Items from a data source
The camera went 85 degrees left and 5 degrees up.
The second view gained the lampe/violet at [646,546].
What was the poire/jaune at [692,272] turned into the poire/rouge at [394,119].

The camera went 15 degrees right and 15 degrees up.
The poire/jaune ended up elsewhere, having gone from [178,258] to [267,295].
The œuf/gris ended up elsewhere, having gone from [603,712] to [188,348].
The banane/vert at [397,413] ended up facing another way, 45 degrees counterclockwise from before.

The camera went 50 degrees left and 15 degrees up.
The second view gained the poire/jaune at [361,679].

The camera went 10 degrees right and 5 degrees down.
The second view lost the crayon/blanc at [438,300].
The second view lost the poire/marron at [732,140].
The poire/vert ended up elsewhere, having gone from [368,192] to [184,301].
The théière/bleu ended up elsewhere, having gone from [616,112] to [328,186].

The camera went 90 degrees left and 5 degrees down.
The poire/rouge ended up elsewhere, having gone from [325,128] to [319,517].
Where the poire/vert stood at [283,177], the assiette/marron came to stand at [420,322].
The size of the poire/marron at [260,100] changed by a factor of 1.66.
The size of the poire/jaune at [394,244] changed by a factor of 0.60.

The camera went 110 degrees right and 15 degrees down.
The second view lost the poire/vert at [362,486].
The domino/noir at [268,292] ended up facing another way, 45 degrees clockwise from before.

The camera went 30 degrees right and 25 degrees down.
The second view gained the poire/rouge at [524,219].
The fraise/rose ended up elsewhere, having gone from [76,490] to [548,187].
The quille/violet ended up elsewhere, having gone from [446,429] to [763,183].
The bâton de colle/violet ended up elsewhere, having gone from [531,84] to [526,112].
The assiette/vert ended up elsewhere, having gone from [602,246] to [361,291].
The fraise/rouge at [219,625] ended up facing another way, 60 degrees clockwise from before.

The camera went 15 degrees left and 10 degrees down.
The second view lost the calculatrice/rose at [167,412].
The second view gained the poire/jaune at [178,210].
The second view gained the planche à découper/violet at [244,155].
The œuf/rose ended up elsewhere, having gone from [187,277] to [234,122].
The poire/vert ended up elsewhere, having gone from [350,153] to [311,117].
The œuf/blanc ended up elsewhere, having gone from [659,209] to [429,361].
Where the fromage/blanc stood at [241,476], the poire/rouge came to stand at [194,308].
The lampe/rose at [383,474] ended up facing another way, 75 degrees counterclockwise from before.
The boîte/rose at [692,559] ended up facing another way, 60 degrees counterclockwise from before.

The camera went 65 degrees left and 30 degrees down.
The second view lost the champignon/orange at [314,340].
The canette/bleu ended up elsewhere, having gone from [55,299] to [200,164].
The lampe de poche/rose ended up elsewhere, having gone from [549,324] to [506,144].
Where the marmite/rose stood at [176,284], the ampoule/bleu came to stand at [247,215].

__Problem requirements__: Wherever the string "fraise" is found in the entries, copy the line it sits in.

__Response__:
The fraise/rose ended up elsewhere, having gone from [76,490] to [548,187].
The fraise/rouge at [219,625] ended up facing another way, 60 degrees clockwise from before.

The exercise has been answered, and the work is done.